→ What you will do:
All entries below must be written out verbatim, and the images must be dropped.

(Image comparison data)
★ ★ ★ ★ ★

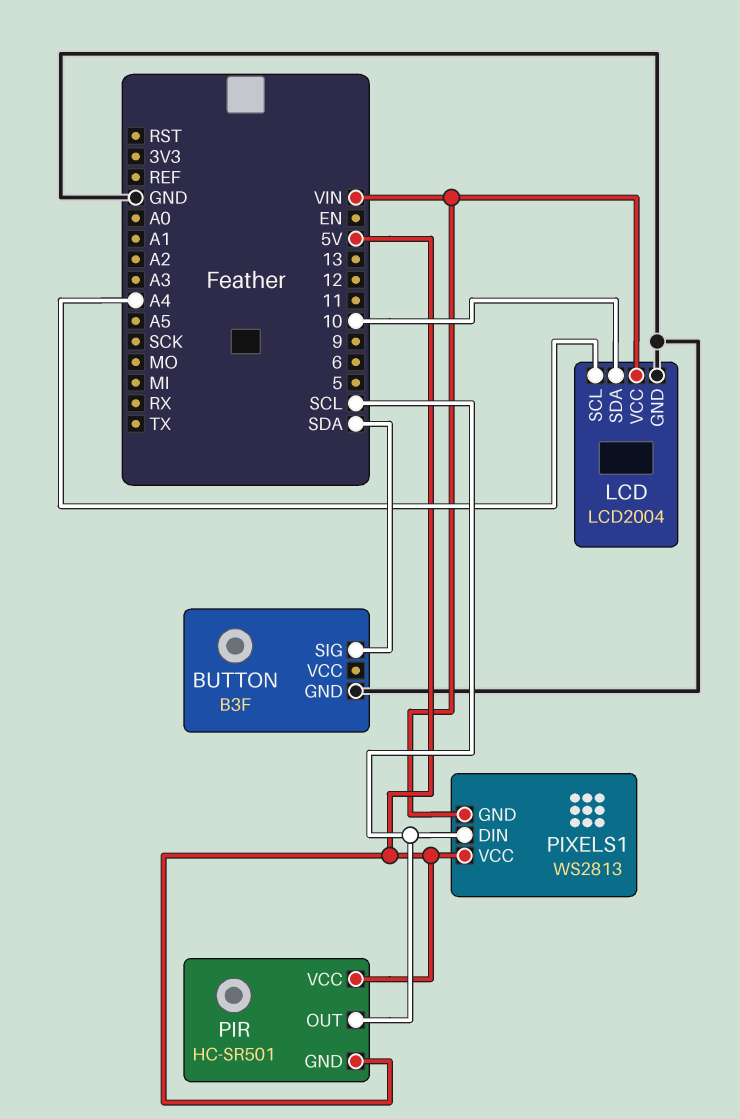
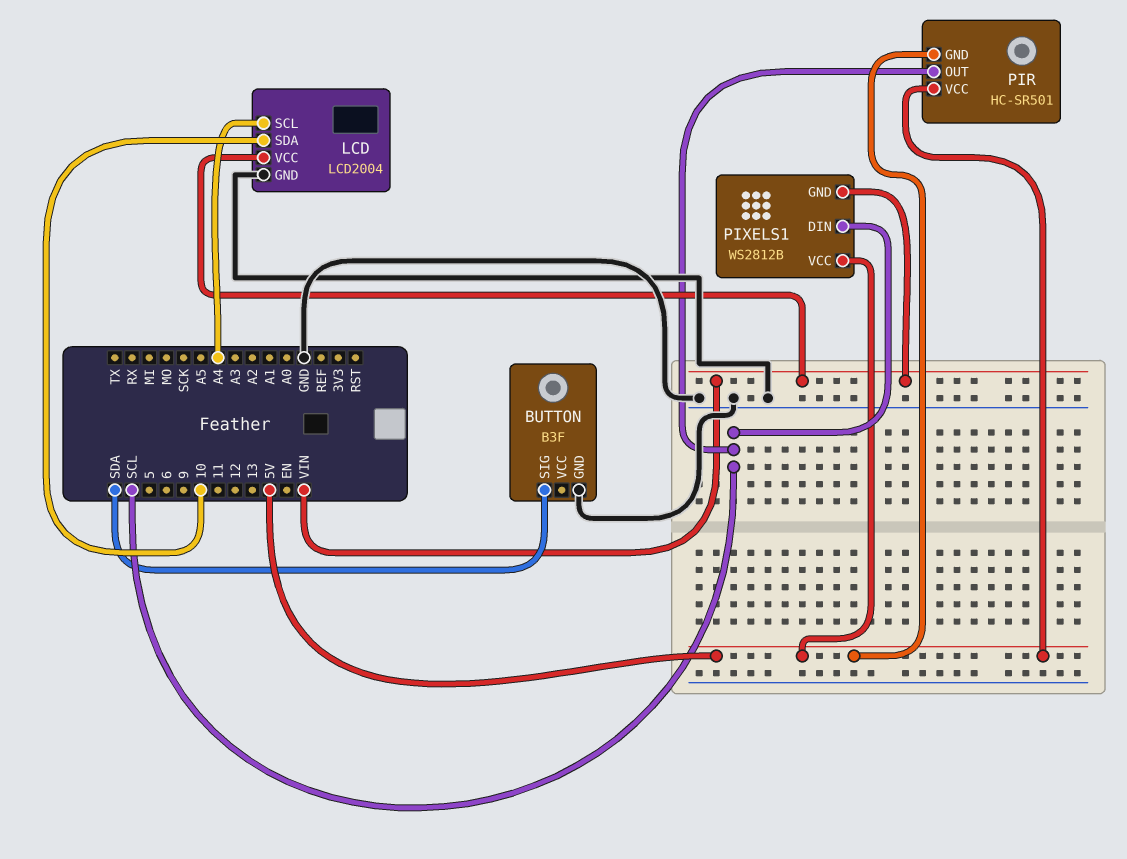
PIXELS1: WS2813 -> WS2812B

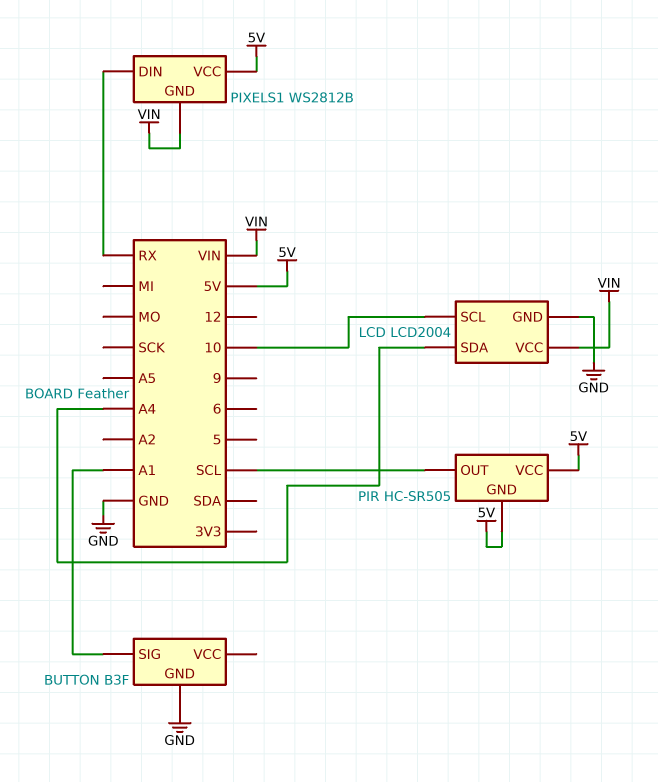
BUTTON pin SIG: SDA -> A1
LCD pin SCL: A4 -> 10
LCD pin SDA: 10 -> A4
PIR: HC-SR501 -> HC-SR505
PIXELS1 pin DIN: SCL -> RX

★ ★ ★ ★ ★

→ Output below:
PIXELS1: WS2813 -> WS2812B

BUTTON pin SIG: SDA -> A1
LCD pin SCL: A4 -> 10
LCD pin SDA: 10 -> A4
PIR: HC-SR501 -> HC-SR505
PIXELS1 pin DIN: SCL -> RX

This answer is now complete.